Data excerpts
********************

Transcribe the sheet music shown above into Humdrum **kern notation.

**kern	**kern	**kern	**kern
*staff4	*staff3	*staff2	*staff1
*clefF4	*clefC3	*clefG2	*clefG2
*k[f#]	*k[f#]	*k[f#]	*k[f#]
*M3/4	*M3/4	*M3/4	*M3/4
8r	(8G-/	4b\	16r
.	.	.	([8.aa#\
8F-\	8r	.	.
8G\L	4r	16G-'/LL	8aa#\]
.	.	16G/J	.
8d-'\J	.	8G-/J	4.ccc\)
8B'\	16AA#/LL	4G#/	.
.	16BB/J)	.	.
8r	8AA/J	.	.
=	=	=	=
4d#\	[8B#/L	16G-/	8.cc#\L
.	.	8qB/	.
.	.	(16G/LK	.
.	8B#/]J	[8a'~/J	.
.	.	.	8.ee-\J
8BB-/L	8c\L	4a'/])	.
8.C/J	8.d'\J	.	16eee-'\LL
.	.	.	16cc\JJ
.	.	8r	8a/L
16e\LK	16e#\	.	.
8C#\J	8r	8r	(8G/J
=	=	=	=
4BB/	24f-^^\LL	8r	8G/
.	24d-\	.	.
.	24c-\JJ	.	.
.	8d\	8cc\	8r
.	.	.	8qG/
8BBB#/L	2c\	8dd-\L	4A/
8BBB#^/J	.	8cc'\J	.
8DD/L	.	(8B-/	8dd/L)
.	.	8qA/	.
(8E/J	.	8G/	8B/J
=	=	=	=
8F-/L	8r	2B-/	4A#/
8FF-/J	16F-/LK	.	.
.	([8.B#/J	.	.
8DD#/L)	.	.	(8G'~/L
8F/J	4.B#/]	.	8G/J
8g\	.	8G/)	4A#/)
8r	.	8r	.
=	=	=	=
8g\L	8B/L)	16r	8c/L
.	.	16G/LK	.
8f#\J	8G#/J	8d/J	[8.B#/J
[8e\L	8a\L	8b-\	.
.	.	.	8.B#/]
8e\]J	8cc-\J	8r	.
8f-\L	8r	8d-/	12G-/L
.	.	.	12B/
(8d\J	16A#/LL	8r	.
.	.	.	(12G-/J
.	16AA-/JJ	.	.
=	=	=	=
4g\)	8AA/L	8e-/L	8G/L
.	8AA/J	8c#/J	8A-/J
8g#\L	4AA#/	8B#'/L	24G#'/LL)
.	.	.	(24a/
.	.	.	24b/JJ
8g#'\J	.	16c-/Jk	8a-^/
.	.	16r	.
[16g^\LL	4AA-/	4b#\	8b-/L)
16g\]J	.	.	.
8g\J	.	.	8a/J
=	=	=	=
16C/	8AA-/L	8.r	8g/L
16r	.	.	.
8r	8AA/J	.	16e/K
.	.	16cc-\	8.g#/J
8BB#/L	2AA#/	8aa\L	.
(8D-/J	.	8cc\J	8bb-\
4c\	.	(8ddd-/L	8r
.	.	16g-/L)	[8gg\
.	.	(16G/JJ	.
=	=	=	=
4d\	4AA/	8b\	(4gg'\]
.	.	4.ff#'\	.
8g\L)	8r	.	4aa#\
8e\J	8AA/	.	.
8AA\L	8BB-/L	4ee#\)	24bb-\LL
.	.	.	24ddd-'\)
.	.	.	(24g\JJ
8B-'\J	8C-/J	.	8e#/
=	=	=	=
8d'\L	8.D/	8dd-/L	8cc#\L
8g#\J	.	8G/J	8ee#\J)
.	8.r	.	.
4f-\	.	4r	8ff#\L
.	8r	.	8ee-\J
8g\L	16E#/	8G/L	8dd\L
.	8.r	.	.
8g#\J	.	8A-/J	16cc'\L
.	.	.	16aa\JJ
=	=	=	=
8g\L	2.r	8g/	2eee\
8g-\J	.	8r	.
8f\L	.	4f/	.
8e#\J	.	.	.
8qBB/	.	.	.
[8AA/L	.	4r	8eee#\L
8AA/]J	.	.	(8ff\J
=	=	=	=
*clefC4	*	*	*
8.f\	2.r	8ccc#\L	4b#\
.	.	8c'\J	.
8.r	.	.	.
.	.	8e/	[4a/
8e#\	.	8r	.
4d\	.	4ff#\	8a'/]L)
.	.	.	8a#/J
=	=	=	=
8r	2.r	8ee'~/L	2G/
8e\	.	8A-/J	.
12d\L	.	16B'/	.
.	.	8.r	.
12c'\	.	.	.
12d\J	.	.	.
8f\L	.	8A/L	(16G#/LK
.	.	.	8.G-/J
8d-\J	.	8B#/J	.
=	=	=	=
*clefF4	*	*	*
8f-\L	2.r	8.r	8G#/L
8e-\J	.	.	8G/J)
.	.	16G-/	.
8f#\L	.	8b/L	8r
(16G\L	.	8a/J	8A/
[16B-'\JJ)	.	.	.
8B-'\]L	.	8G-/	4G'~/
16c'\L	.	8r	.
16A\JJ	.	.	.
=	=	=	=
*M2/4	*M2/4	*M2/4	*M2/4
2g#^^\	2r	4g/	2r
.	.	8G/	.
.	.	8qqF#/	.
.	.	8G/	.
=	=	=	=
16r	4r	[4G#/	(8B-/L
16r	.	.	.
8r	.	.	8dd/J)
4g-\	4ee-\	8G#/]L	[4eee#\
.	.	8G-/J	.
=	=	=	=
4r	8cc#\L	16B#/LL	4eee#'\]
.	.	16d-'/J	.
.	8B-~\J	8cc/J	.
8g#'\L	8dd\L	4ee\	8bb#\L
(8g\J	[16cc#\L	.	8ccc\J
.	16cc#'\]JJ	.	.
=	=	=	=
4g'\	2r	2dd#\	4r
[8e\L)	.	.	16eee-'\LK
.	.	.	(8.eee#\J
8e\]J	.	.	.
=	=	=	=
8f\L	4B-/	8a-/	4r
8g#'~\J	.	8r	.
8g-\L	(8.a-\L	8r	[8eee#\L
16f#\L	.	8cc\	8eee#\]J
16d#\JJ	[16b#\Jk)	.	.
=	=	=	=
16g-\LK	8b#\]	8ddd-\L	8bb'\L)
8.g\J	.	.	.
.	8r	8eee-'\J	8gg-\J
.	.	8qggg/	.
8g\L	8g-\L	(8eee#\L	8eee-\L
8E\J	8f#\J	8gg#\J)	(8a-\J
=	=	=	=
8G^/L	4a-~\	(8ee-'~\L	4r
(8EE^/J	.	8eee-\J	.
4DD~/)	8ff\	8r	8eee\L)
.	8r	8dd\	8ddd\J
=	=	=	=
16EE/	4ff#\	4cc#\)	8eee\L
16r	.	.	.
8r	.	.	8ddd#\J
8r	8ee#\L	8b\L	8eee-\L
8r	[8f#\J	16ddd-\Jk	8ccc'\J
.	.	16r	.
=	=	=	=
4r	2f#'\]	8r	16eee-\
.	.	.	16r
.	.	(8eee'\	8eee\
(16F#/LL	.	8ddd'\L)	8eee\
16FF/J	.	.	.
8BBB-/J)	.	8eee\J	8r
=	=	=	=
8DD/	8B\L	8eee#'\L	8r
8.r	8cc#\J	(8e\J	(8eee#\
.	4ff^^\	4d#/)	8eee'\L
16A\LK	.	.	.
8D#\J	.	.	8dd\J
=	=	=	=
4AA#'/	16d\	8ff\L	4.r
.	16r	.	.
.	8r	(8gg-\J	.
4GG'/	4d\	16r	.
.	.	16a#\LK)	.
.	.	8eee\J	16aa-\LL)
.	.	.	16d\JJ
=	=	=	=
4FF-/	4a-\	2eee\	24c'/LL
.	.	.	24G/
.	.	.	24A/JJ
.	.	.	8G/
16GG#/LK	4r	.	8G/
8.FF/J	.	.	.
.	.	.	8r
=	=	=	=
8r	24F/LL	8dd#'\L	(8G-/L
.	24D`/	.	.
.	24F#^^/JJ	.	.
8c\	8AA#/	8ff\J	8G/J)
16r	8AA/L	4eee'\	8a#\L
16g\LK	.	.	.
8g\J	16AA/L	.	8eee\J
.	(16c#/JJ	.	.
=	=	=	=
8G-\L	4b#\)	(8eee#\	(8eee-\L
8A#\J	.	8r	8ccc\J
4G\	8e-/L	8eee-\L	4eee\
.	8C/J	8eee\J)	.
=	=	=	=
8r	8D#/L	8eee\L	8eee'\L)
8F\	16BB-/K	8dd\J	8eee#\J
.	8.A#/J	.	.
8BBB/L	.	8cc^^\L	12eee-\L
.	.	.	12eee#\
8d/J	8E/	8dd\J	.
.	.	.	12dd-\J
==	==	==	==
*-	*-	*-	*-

********************

Identify every line of the data above that contains the string "kern", and copy each one in full.

EXERCISE OUTPUT:
Transcribe the sheet music shown above into Humdrum **kern notation.
**kern	**kern	**kern	**kern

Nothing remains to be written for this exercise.